*** Opening of Provided material ***

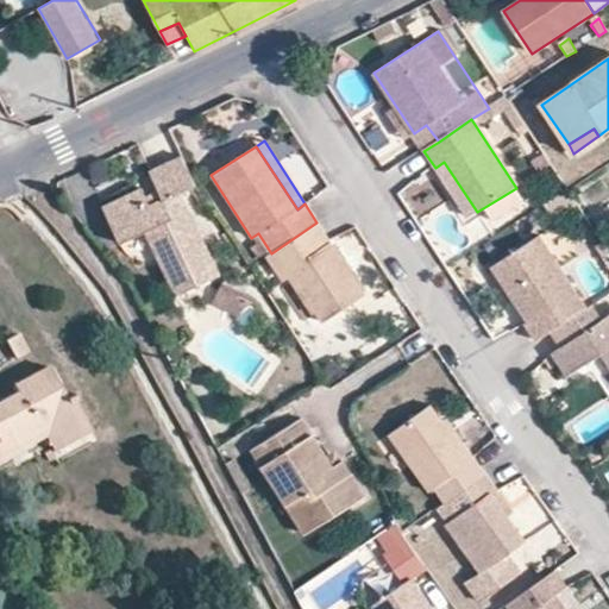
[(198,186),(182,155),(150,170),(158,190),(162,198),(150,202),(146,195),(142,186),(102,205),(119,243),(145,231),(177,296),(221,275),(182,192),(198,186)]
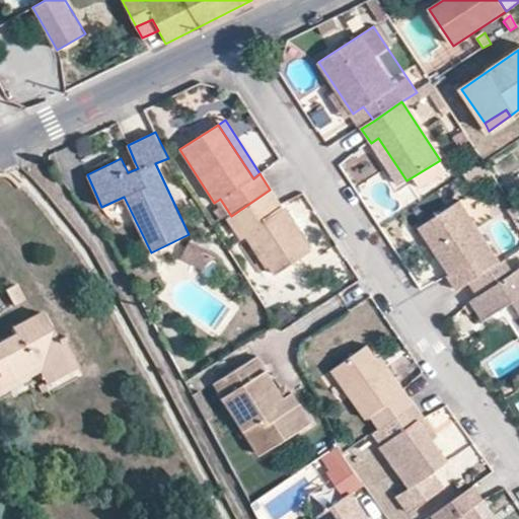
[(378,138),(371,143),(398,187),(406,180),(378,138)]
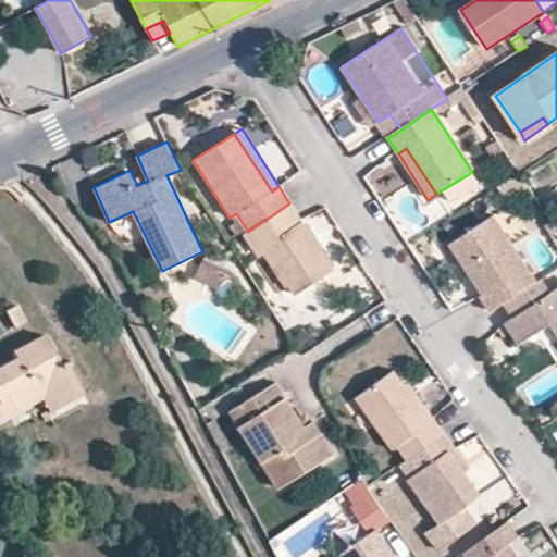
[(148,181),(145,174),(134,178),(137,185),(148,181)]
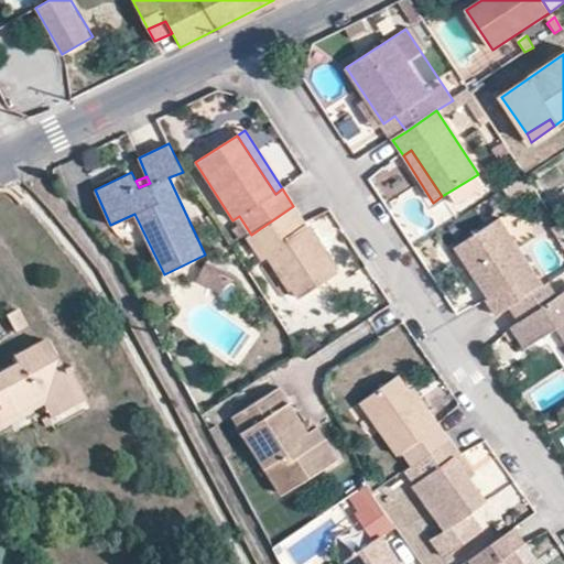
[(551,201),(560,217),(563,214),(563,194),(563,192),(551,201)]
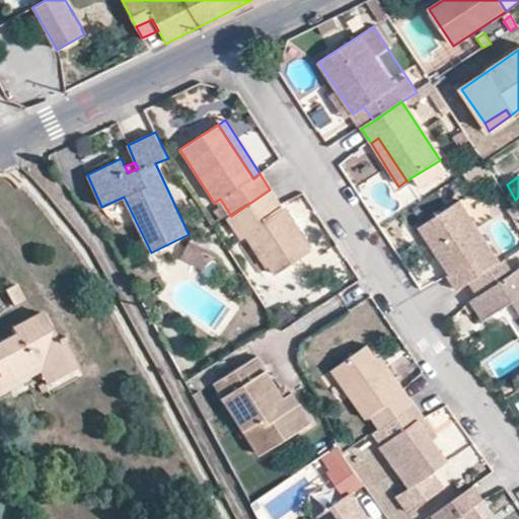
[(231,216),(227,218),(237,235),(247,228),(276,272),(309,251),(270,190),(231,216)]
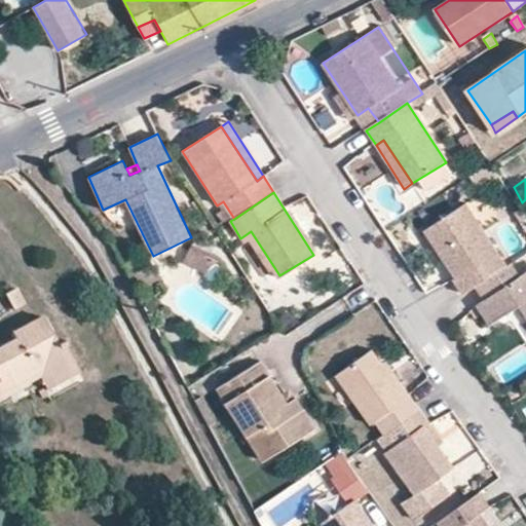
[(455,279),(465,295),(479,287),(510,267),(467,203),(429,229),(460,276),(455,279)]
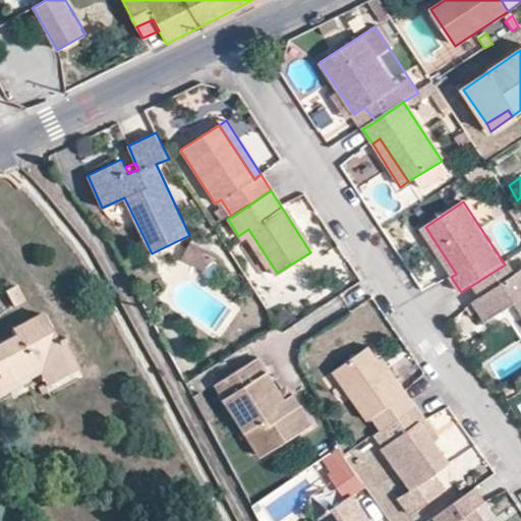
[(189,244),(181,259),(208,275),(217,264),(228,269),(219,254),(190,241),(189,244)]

*** Close of Provided material ***

* **Work required**: Please give the entries above again exactly as written, leaving out any pictures.

* **Exercise solution**:
[(198,186),(182,155),(150,170),(158,190),(162,198),(150,202),(146,195),(142,186),(102,205),(119,243),(145,231),(177,296),(221,275),(182,192),(198,186)]
[(378,138),(371,143),(398,187),(406,180),(378,138)]
[(148,181),(145,174),(134,178),(137,185),(148,181)]
[(551,201),(560,217),(563,214),(563,194),(563,192),(551,201)]
[(231,216),(227,218),(237,235),(247,228),(276,272),(309,251),(270,190),(231,216)]
[(455,279),(465,295),(479,287),(510,267),(467,203),(429,229),(460,276),(455,279)]
[(189,244),(181,259),(208,275),(217,264),(228,269),(219,254),(190,241),(189,244)]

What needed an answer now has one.